• [WORK ORDER]: Count the lines in the entries below that include the word "MISO". Give nothing but the number.

• [GIVEN DATA]:
────────────────────────────────────────
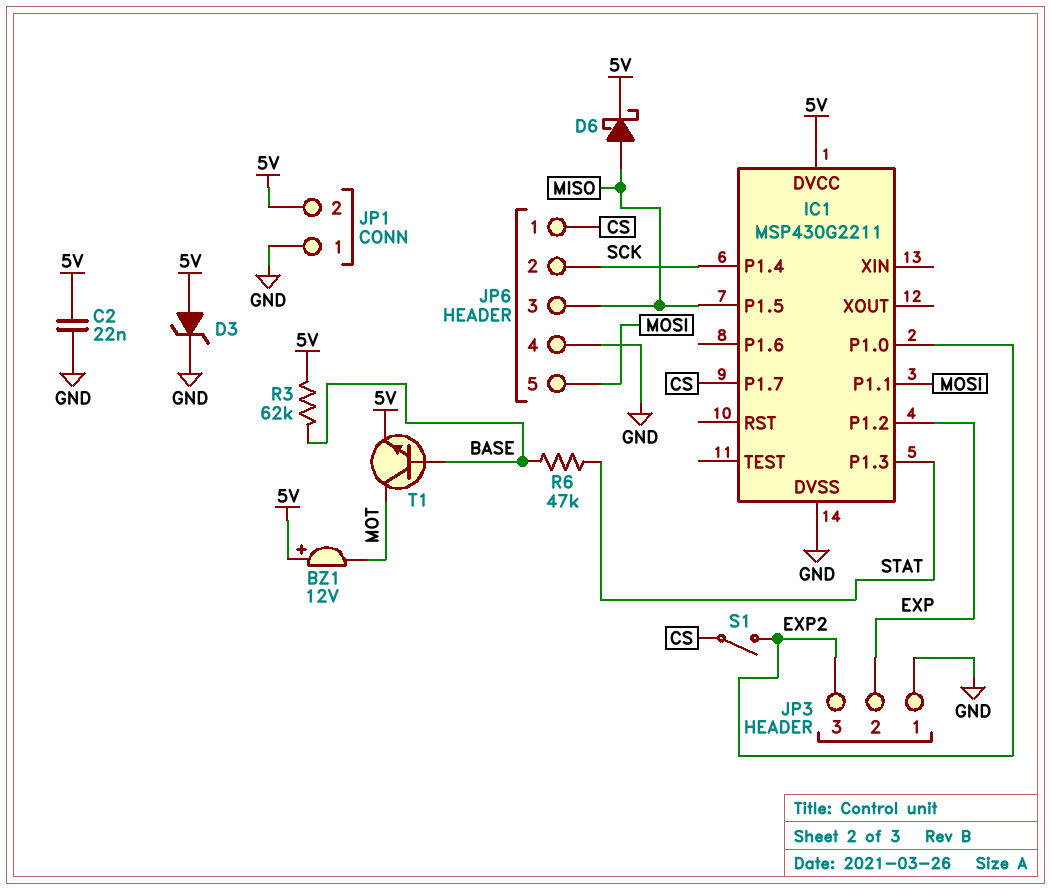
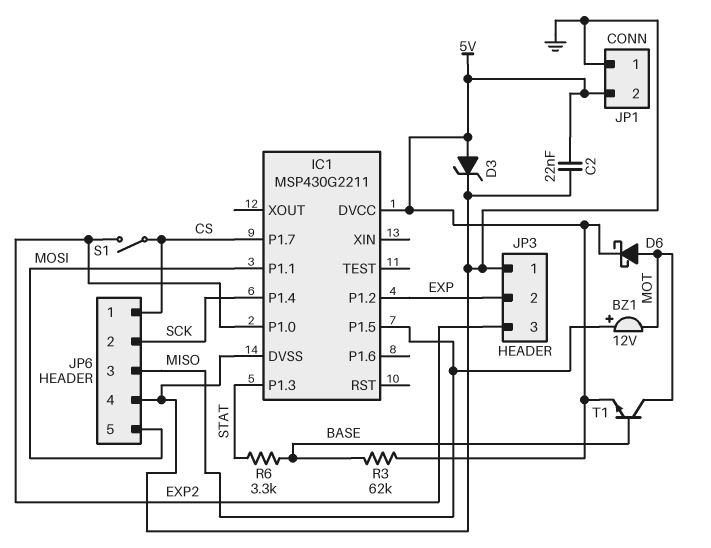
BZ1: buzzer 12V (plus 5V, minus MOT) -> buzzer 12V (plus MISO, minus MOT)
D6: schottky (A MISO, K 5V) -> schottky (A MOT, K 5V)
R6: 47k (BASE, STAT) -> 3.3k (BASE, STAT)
────────────────────────────────────────
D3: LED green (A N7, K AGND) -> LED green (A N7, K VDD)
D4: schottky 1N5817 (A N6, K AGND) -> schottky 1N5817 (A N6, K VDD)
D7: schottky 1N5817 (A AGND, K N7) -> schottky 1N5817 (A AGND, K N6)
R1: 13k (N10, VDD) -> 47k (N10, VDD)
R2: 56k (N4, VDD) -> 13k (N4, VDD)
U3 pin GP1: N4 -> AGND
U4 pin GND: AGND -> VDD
────────────────────────────────────────
• [WRITTEN RESPONSE]: 2